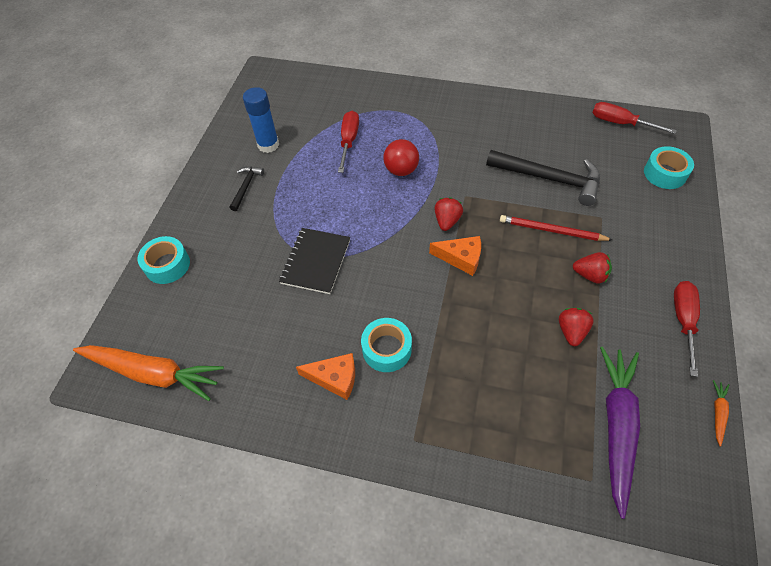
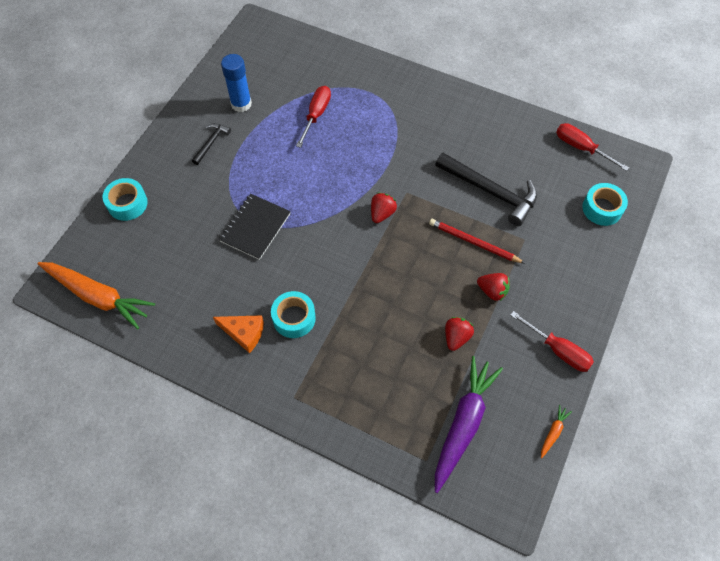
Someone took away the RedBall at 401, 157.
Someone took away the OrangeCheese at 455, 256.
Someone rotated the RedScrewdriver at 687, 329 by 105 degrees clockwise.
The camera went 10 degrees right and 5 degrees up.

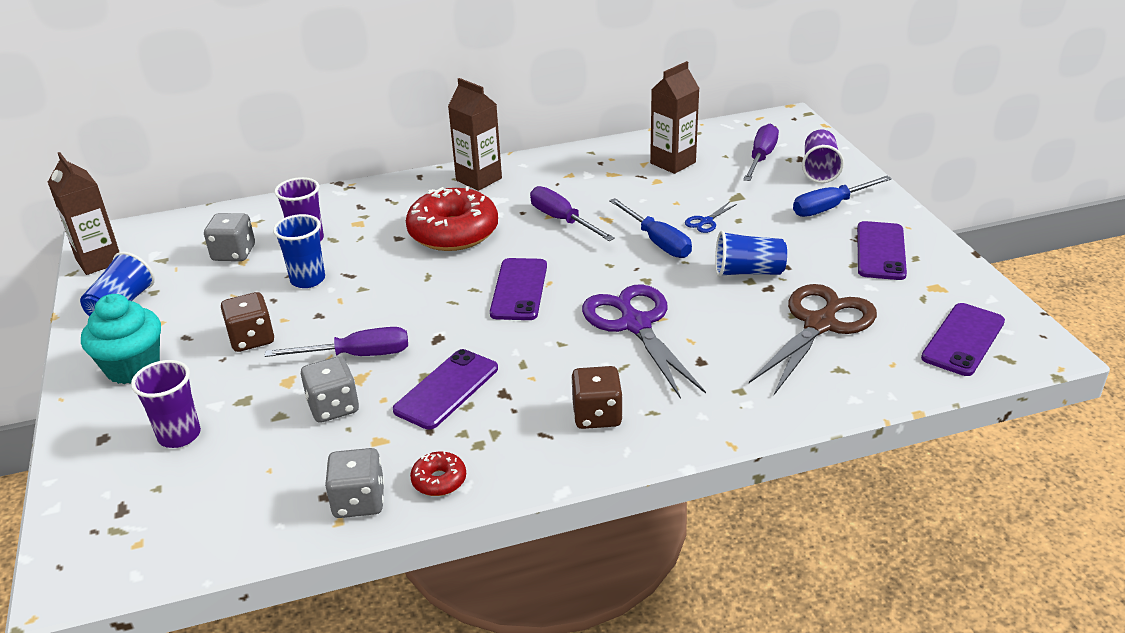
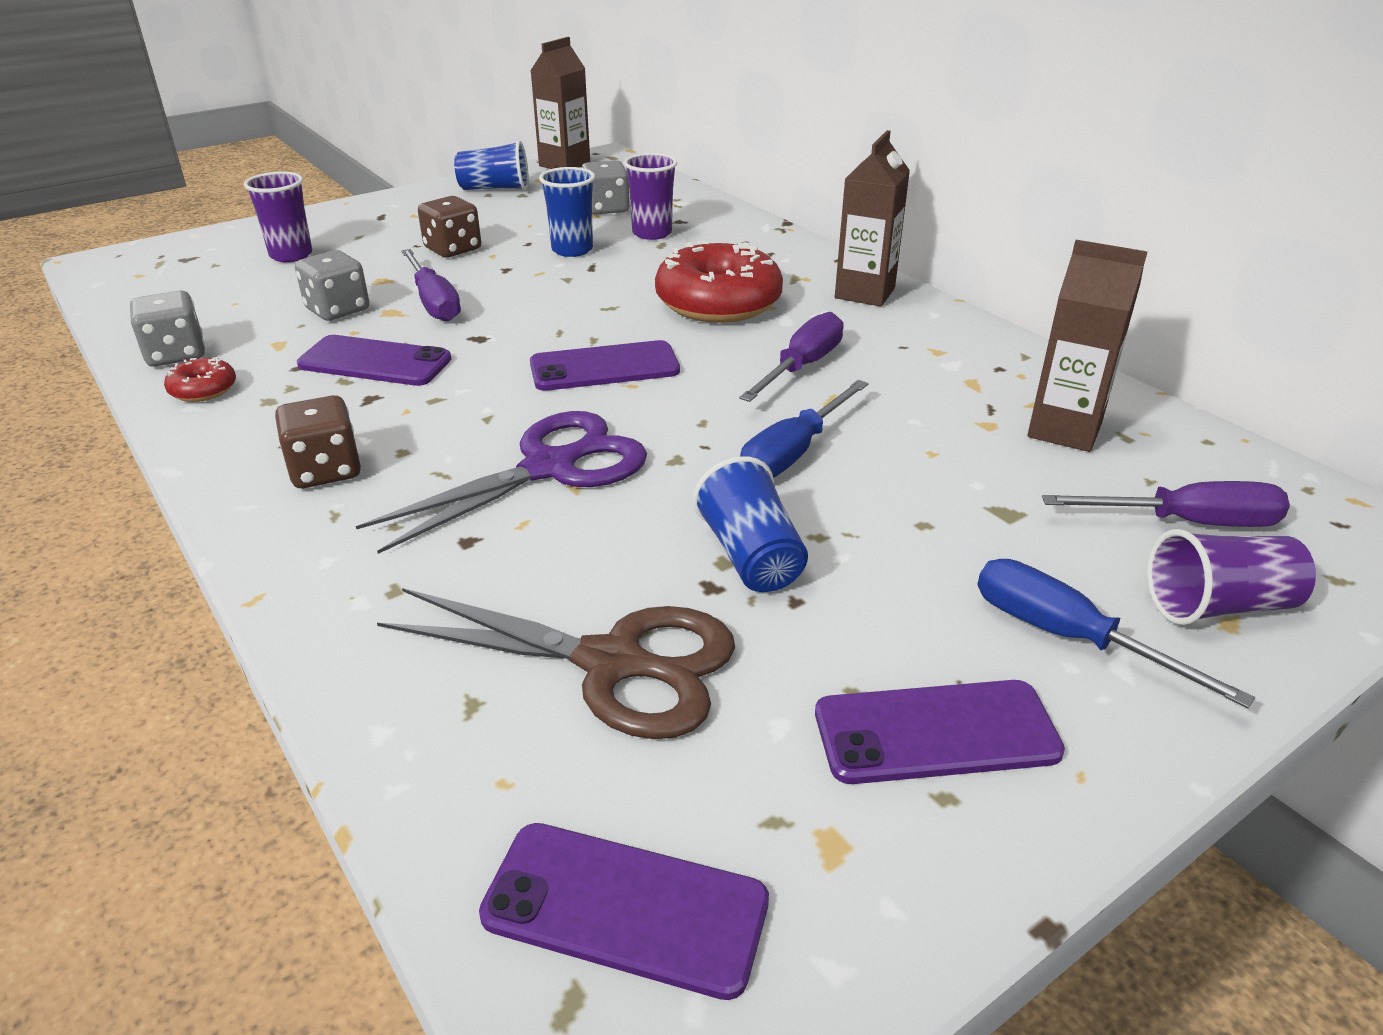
Someone took away the BlueScissors at 711, 217.
Someone took away the TurquoiseCupcake at 121, 339.
The camera went 70 degrees right and 0 degrees up.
_ _ _
TASK GOAL:
Everything in the listing should be copied exactly, apart from the images it holds.

RESPONSE TO THIS EXERCISE:
Someone took away the RedBall at 401, 157.
Someone took away the OrangeCheese at 455, 256.
Someone rotated the RedScrewdriver at 687, 329 by 105 degrees clockwise.
The camera went 10 degrees right and 5 degrees up.

Someone took away the BlueScissors at 711, 217.
Someone took away the TurquoiseCupcake at 121, 339.
The camera went 70 degrees right and 0 degrees up.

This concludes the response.